## Problem:
Your reply should consist solely of the number of lines in the data that contain "none".

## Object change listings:
....
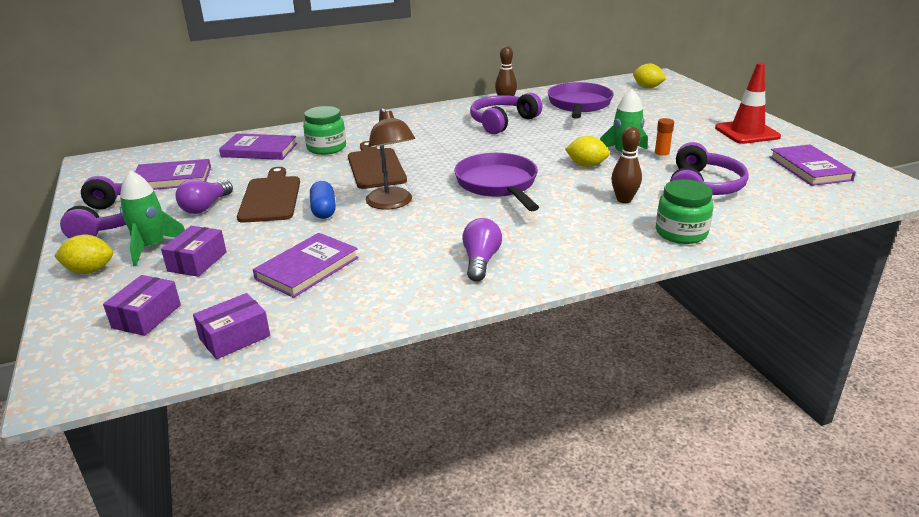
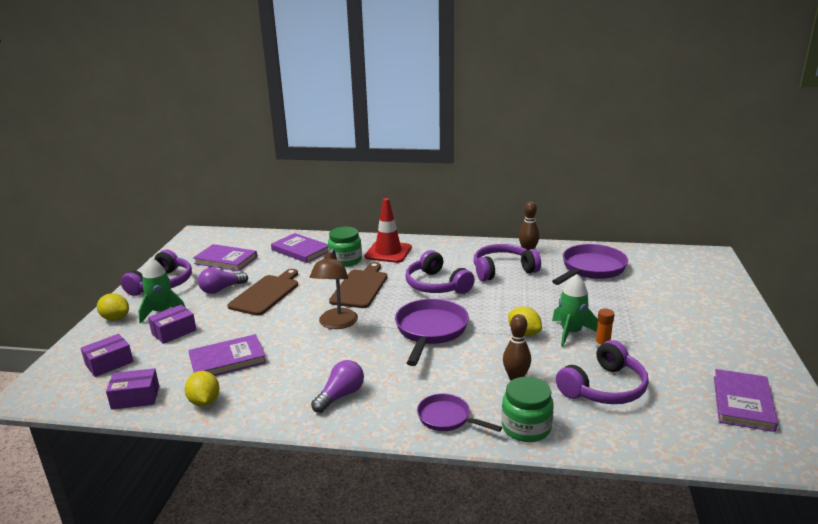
camera: 30 degrees right, 5 degrees down
(323, 210) = (287, 315): blue capsule -> none
(454, 147) = (436, 285): none -> purple headphones
(606, 247) = (447, 418): none -> purple pan
(647, 87) = (682, 265): yellow lemon -> yellow lemon (204, 402)
(747, 132) = (725, 342): red traffic cone -> red traffic cone (388, 252)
....
## Finished exercise:
3